[Your task]: Quote word for word the lines below, beginning with the first and ending with the one that has "(333, 425) = (243, 286): none -> green marker". Drop the pictures.

Data excerpts:
··········

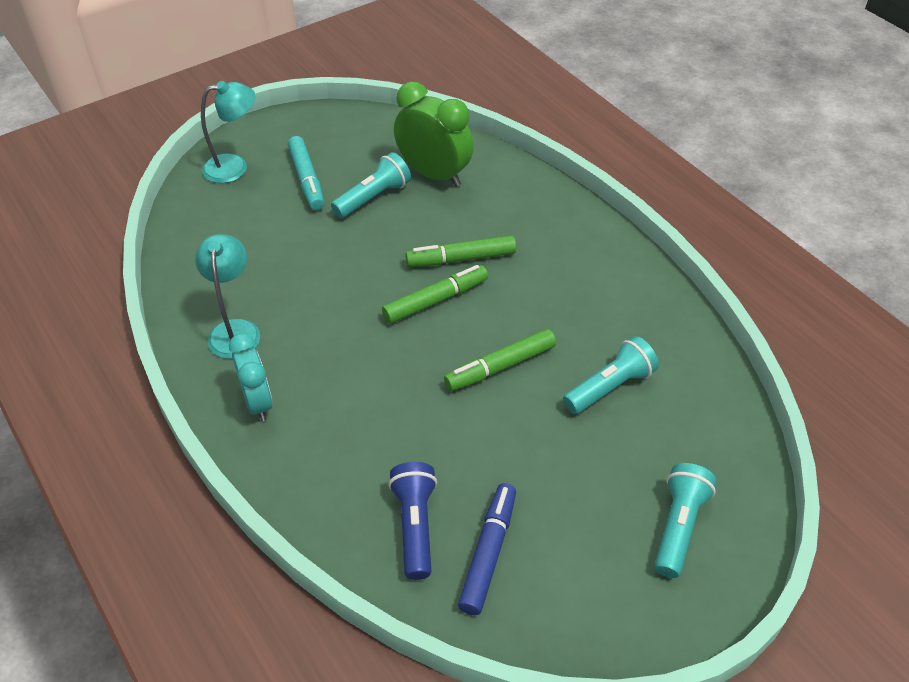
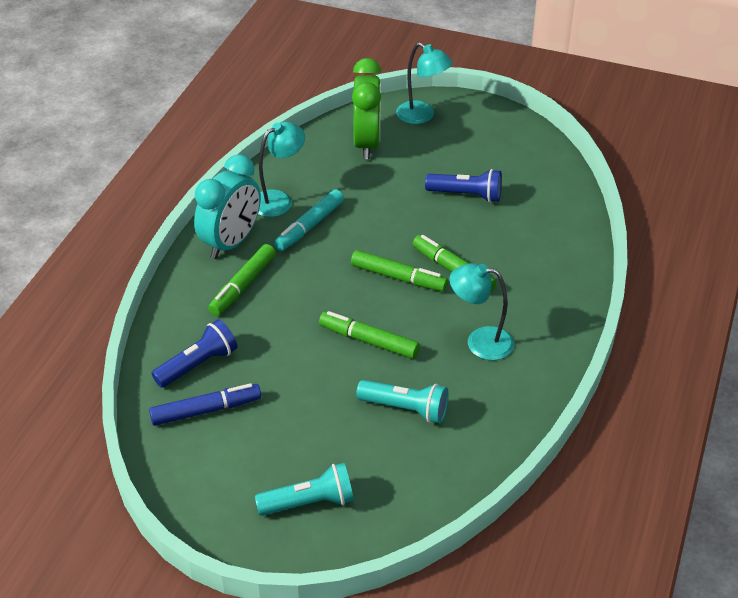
camera: 55 degrees right, 5 degrees down
(258, 402) = (231, 242): turquoise clock -> turquoise clock, size x1.51
(307, 179) = (448, 154): turquoise marker -> turquoise marker (309, 226)
(333, 425) = (243, 286): none -> green marker
(373, 197) = (466, 195): turquoise flashlight -> blue flashlight
(434, 174) = (525, 212): green clock -> green clock (367, 143)
(567, 291) = (480, 342): none -> turquoise lamp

··········

[Answer to this task]:
camera: 55 degrees right, 5 degrees down
(258, 402) = (231, 242): turquoise clock -> turquoise clock, size x1.51
(307, 179) = (448, 154): turquoise marker -> turquoise marker (309, 226)
(333, 425) = (243, 286): none -> green marker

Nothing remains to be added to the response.